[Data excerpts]
┌──
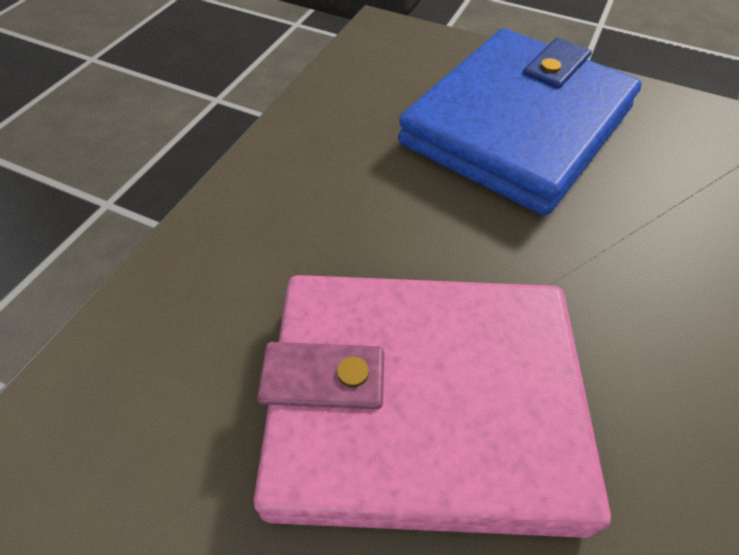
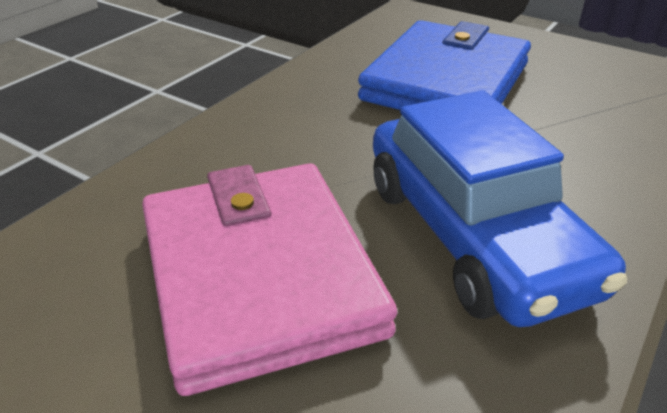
blue car: 0 -> 1

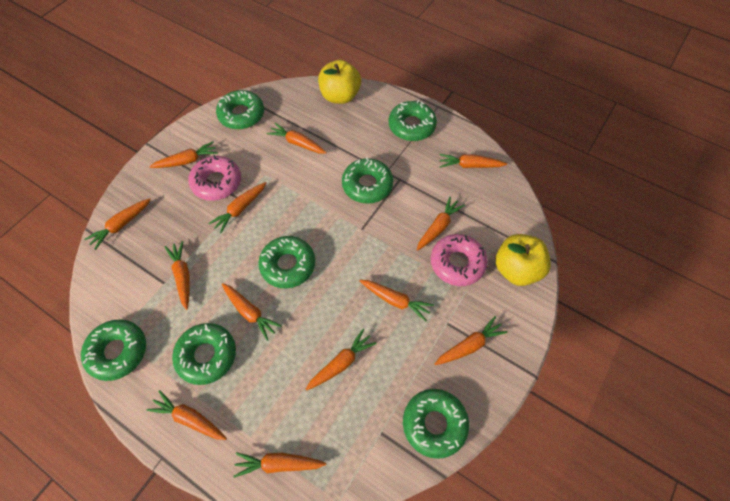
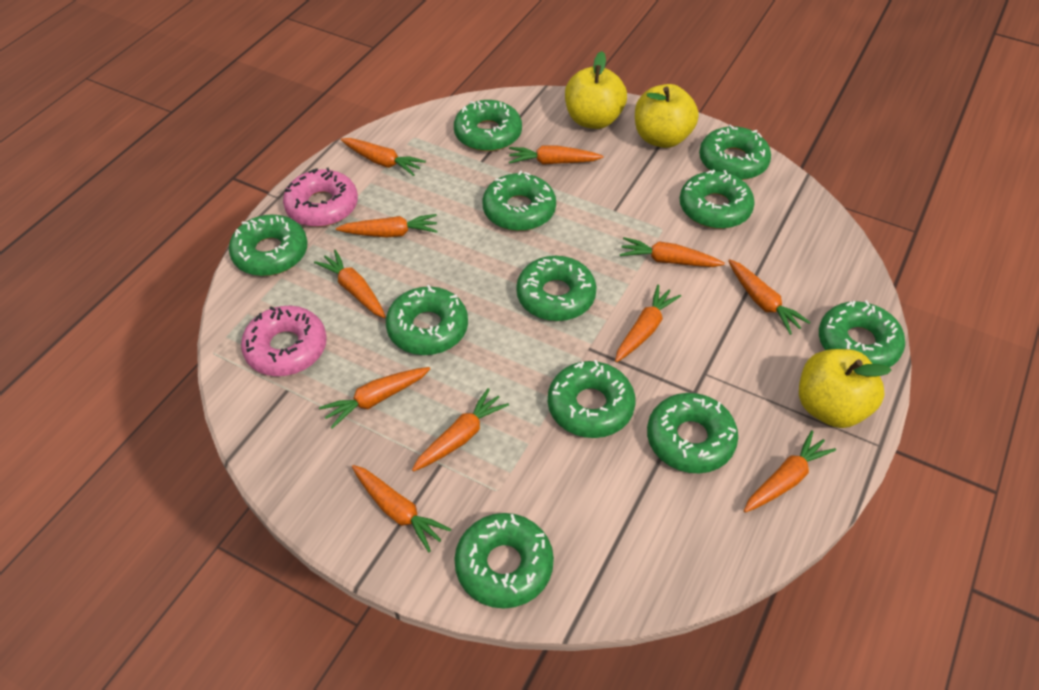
green donut: 7 -> 11
orange carrot: 13 -> 11
yellow apple: 2 -> 3

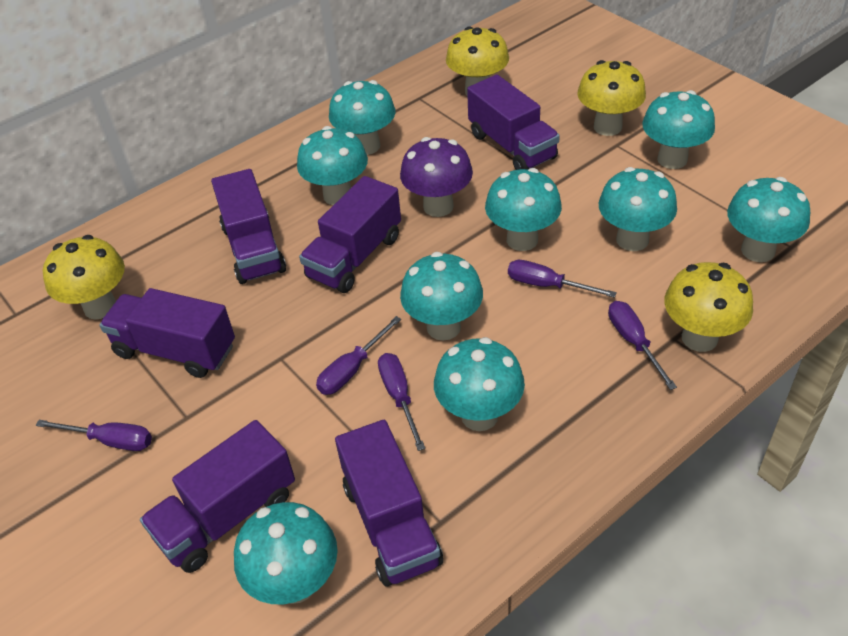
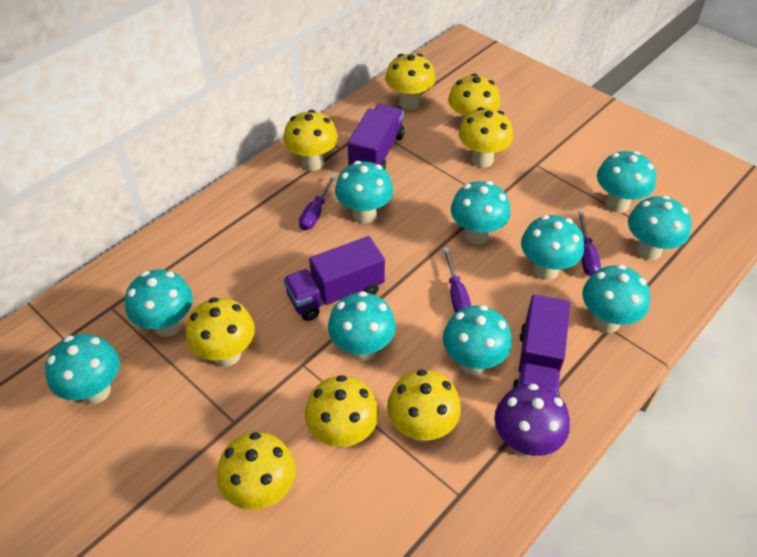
purple screwdriver: 5 -> 3
purple truck: 6 -> 3
turquoise mushroom: 9 -> 10
yellow mushroom: 4 -> 8

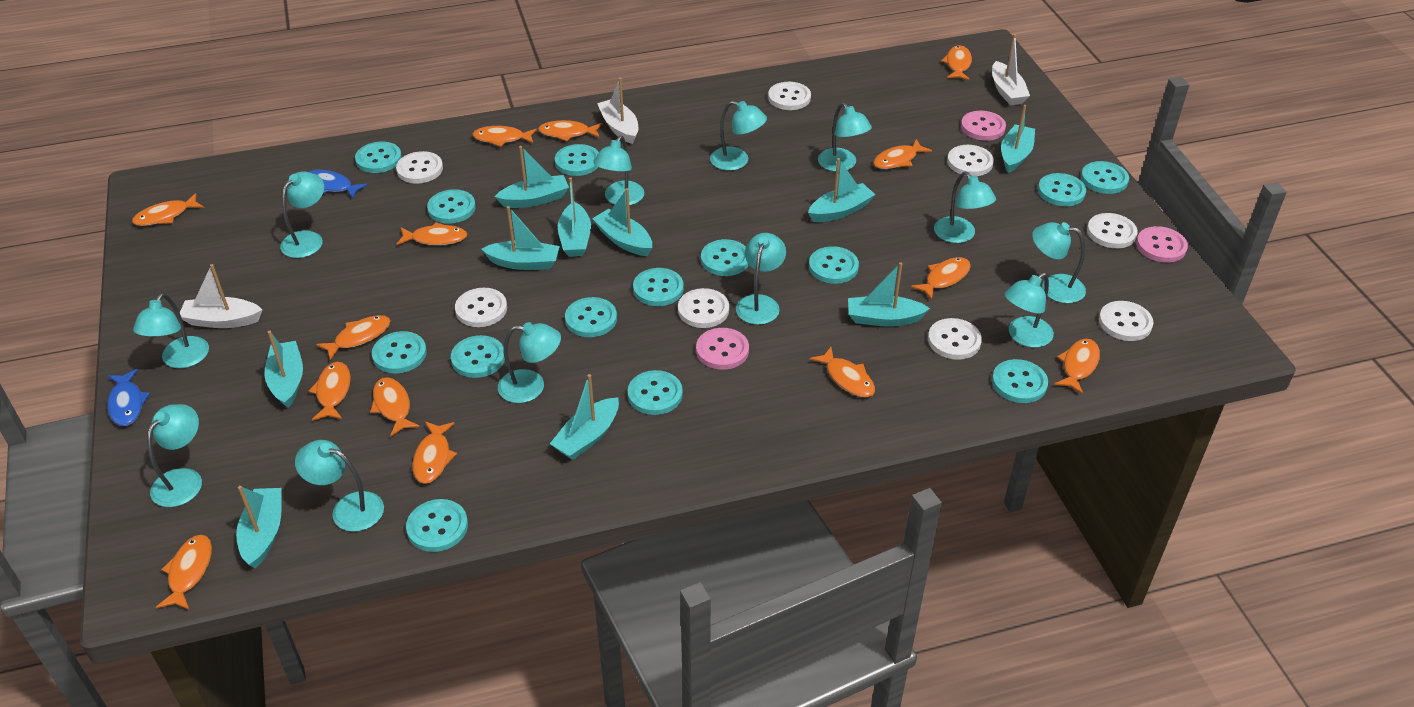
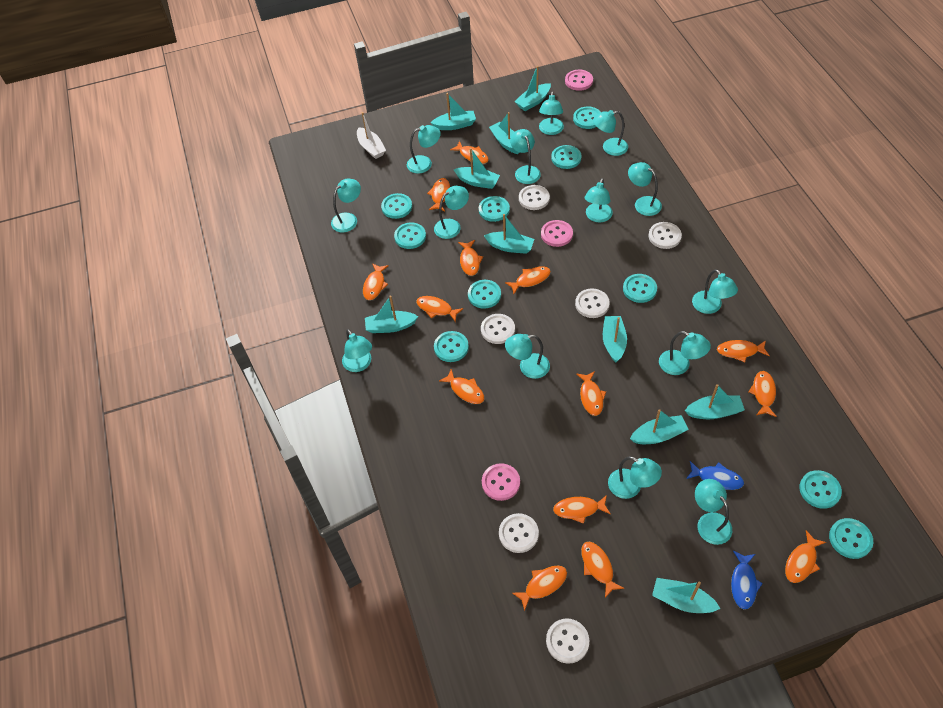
turquoise button: 14 -> 10
turquoise lamp: 12 -> 14
white boat: 3 -> 1
white button: 8 -> 6

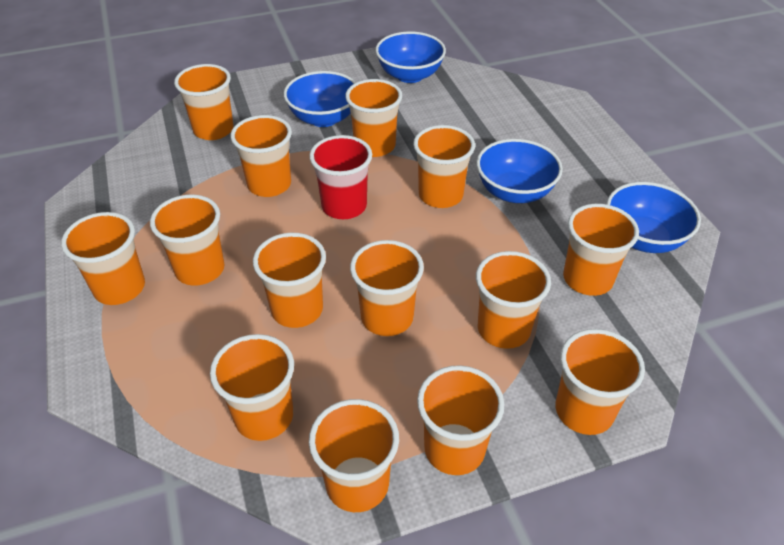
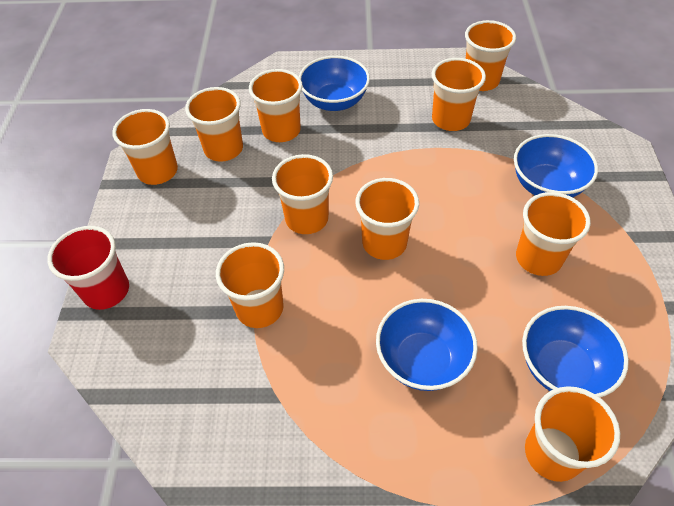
orange cup: 14 -> 10

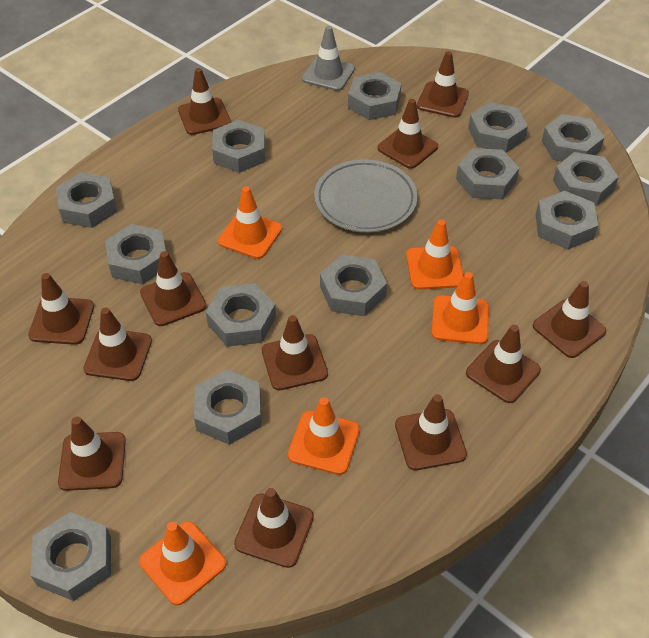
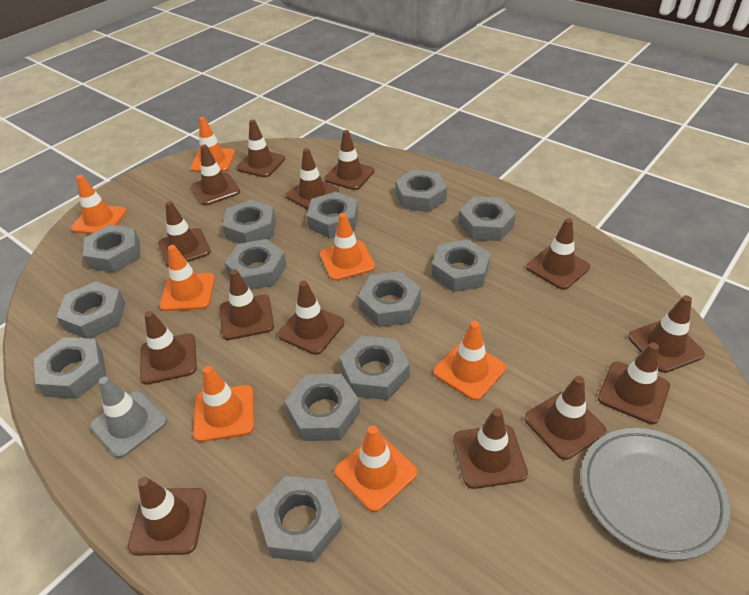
brown traffic cone: 12 -> 14
orange traffic cone: 5 -> 7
└──
PROBLEM REQUIREMENTS: Copy every record character for character. Skip the pictures.

RESULT BELOW:
blue car: 0 -> 1

green donut: 7 -> 11
orange carrot: 13 -> 11
yellow apple: 2 -> 3

purple screwdriver: 5 -> 3
purple truck: 6 -> 3
turquoise mushroom: 9 -> 10
yellow mushroom: 4 -> 8

turquoise button: 14 -> 10
turquoise lamp: 12 -> 14
white boat: 3 -> 1
white button: 8 -> 6

orange cup: 14 -> 10

brown traffic cone: 12 -> 14
orange traffic cone: 5 -> 7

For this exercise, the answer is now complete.